**WHAT IS NEEDED:**
Copy the records below exactly as they appear.

**RECORDS SHOWN:**
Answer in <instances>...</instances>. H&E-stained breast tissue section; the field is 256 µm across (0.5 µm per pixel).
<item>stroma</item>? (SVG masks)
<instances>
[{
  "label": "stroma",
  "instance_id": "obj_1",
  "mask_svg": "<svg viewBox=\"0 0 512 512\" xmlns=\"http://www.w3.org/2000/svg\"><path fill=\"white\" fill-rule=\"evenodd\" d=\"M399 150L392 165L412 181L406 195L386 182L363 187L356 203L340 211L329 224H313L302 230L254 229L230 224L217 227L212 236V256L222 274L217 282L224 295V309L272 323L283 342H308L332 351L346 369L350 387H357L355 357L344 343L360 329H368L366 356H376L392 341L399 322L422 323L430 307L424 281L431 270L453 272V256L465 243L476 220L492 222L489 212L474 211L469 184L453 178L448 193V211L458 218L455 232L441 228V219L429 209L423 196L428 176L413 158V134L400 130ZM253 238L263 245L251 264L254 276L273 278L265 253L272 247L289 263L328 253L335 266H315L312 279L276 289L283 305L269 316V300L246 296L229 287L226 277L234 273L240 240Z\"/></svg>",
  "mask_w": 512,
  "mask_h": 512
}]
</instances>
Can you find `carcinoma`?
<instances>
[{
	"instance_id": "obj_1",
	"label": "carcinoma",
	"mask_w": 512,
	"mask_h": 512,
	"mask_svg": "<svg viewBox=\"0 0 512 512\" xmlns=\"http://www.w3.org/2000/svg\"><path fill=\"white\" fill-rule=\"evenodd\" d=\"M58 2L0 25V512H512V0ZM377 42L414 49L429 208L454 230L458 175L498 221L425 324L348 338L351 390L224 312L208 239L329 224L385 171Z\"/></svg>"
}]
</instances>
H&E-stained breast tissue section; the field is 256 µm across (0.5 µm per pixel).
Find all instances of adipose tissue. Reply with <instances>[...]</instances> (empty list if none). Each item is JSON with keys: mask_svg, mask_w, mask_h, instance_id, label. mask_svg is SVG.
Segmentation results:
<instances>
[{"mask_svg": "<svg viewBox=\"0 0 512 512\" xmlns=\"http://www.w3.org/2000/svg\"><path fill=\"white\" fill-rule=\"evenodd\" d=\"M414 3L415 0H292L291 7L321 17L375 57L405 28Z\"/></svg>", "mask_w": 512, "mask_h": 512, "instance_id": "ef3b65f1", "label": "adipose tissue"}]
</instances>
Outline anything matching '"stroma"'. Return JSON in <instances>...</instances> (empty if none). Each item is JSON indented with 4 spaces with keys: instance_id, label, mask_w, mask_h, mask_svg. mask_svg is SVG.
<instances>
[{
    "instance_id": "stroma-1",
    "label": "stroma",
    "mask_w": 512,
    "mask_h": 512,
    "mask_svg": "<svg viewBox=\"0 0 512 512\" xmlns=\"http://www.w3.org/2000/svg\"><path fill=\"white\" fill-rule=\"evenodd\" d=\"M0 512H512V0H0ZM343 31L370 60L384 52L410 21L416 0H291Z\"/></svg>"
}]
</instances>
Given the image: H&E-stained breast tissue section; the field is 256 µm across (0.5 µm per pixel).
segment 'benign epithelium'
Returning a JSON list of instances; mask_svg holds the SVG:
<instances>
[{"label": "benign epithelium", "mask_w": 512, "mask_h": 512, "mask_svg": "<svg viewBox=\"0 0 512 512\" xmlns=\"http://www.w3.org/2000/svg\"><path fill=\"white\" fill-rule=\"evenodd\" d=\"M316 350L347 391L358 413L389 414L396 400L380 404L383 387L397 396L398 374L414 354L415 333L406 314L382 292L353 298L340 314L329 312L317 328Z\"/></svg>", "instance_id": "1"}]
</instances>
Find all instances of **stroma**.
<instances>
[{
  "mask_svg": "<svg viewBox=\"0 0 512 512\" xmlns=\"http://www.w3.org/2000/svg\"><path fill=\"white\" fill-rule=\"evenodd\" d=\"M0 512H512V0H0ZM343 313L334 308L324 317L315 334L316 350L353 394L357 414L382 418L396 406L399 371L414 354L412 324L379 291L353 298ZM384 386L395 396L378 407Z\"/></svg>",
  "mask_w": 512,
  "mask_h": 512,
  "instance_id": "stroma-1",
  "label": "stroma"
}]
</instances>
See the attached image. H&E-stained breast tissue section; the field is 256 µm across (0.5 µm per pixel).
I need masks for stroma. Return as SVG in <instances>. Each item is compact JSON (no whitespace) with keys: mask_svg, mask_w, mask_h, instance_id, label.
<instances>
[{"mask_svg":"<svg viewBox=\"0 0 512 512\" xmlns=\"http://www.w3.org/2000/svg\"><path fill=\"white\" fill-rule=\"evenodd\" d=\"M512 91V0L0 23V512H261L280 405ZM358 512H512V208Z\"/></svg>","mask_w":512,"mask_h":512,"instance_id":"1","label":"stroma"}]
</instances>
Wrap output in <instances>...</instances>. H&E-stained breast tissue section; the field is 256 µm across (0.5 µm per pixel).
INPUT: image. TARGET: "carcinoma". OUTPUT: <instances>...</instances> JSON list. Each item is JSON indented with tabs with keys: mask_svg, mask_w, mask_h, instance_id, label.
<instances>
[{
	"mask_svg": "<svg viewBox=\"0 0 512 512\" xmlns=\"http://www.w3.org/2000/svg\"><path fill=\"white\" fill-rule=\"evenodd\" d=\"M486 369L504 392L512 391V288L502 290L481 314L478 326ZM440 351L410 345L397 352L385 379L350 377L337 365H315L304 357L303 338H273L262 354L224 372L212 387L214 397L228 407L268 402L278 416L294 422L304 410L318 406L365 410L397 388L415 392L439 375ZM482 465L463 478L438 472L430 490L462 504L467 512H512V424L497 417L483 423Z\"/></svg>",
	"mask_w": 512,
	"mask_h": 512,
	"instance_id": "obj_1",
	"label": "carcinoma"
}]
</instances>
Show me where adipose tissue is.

**SOLUTION FOR THIS TASK:**
Answer in <instances>...</instances>. H&E-stained breast tissue section; the field is 256 µm across (0.5 µm per pixel).
<item>stroma</item>? (SVG masks)
<instances>
[{
  "label": "stroma",
  "instance_id": "obj_1",
  "mask_svg": "<svg viewBox=\"0 0 512 512\" xmlns=\"http://www.w3.org/2000/svg\"><path fill=\"white\" fill-rule=\"evenodd\" d=\"M399 150L392 165L412 181L406 195L386 182L363 187L356 203L340 211L329 224H313L302 230L254 229L230 224L217 227L212 236V256L222 274L217 282L224 295V309L272 323L283 342H308L332 351L346 369L350 387H357L355 357L344 343L360 329H368L366 356H376L392 341L399 322L422 323L430 307L424 281L431 270L453 272V256L465 243L476 220L492 222L489 212L474 211L469 184L453 178L448 193V211L458 218L455 232L441 228V219L429 209L423 196L428 176L413 158V134L400 130ZM253 238L263 245L251 264L254 276L273 278L265 253L272 247L289 263L328 253L335 266H315L312 279L276 289L283 305L269 316V300L246 296L229 287L226 277L234 273L240 240Z\"/></svg>",
  "mask_w": 512,
  "mask_h": 512
}]
</instances>
Can you find `carcinoma`?
<instances>
[{
	"instance_id": "obj_1",
	"label": "carcinoma",
	"mask_w": 512,
	"mask_h": 512,
	"mask_svg": "<svg viewBox=\"0 0 512 512\" xmlns=\"http://www.w3.org/2000/svg\"><path fill=\"white\" fill-rule=\"evenodd\" d=\"M58 2L0 25V512H512V0ZM377 42L414 49L429 208L454 230L458 175L498 221L425 324L348 338L351 390L224 312L208 239L329 224L385 171Z\"/></svg>"
}]
</instances>
H&E-stained breast tissue section; the field is 256 µm across (0.5 µm per pixel).
Find all instances of adipose tissue. Reply with <instances>[...]</instances> (empty list if none). Each item is JSON with keys: mask_svg, mask_w, mask_h, instance_id, label. mask_svg is SVG.
Segmentation results:
<instances>
[{"mask_svg": "<svg viewBox=\"0 0 512 512\" xmlns=\"http://www.w3.org/2000/svg\"><path fill=\"white\" fill-rule=\"evenodd\" d=\"M414 3L415 0H292L291 7L321 17L375 57L405 28Z\"/></svg>", "mask_w": 512, "mask_h": 512, "instance_id": "ef3b65f1", "label": "adipose tissue"}]
</instances>
Outline anything matching '"stroma"'. Return JSON in <instances>...</instances> (empty if none). Each item is JSON indented with 4 spaces with keys: instance_id, label, mask_w, mask_h, mask_svg. mask_svg is SVG.
<instances>
[{
    "instance_id": "stroma-1",
    "label": "stroma",
    "mask_w": 512,
    "mask_h": 512,
    "mask_svg": "<svg viewBox=\"0 0 512 512\" xmlns=\"http://www.w3.org/2000/svg\"><path fill=\"white\" fill-rule=\"evenodd\" d=\"M0 512H512V0H0ZM343 31L370 60L384 52L410 21L416 0H291Z\"/></svg>"
}]
</instances>
Given the image: H&E-stained breast tissue section; the field is 256 µm across (0.5 µm per pixel).
segment 'benign epithelium'
Returning a JSON list of instances; mask_svg holds the SVG:
<instances>
[{"label": "benign epithelium", "mask_w": 512, "mask_h": 512, "mask_svg": "<svg viewBox=\"0 0 512 512\" xmlns=\"http://www.w3.org/2000/svg\"><path fill=\"white\" fill-rule=\"evenodd\" d=\"M316 350L347 391L358 413L389 414L396 400L380 404L383 387L397 396L398 374L414 354L415 333L406 314L382 292L353 298L340 314L329 312L317 328Z\"/></svg>", "instance_id": "1"}]
</instances>
Find all instances of **stroma**.
<instances>
[{
  "mask_svg": "<svg viewBox=\"0 0 512 512\" xmlns=\"http://www.w3.org/2000/svg\"><path fill=\"white\" fill-rule=\"evenodd\" d=\"M0 512H512V0H0ZM343 313L334 308L324 317L315 334L316 350L353 394L357 414L382 418L396 406L399 371L414 354L412 324L379 291L353 298ZM384 386L395 396L378 407Z\"/></svg>",
  "mask_w": 512,
  "mask_h": 512,
  "instance_id": "stroma-1",
  "label": "stroma"
}]
</instances>
See the attached image. H&E-stained breast tissue section; the field is 256 µm across (0.5 µm per pixel).
I need masks for stroma. Return as SVG in <instances>. Each item is compact JSON (no whitespace) with keys: mask_svg, mask_w, mask_h, instance_id, label.
<instances>
[{"mask_svg":"<svg viewBox=\"0 0 512 512\" xmlns=\"http://www.w3.org/2000/svg\"><path fill=\"white\" fill-rule=\"evenodd\" d=\"M512 91V0L0 23V512H261L280 405ZM358 512H512V208Z\"/></svg>","mask_w":512,"mask_h":512,"instance_id":"1","label":"stroma"}]
</instances>
Wrap output in <instances>...</instances>. H&E-stained breast tissue section; the field is 256 µm across (0.5 µm per pixel).
INPUT: image. TARGET: "carcinoma". OUTPUT: <instances>...</instances> JSON list. Each item is JSON indented with tabs with keys: mask_svg, mask_w, mask_h, instance_id, label.
<instances>
[{
	"mask_svg": "<svg viewBox=\"0 0 512 512\" xmlns=\"http://www.w3.org/2000/svg\"><path fill=\"white\" fill-rule=\"evenodd\" d=\"M486 369L504 392L512 391V288L502 290L481 314L478 326ZM440 351L410 345L397 352L385 379L350 377L337 365H315L304 357L303 338H273L262 354L224 372L212 387L214 397L228 407L268 402L278 416L294 422L304 410L318 406L365 410L397 388L415 392L439 375ZM482 465L463 478L438 472L430 490L462 504L467 512H512V424L497 417L483 423Z\"/></svg>",
	"mask_w": 512,
	"mask_h": 512,
	"instance_id": "obj_1",
	"label": "carcinoma"
}]
</instances>
Show me where adipose tissue is.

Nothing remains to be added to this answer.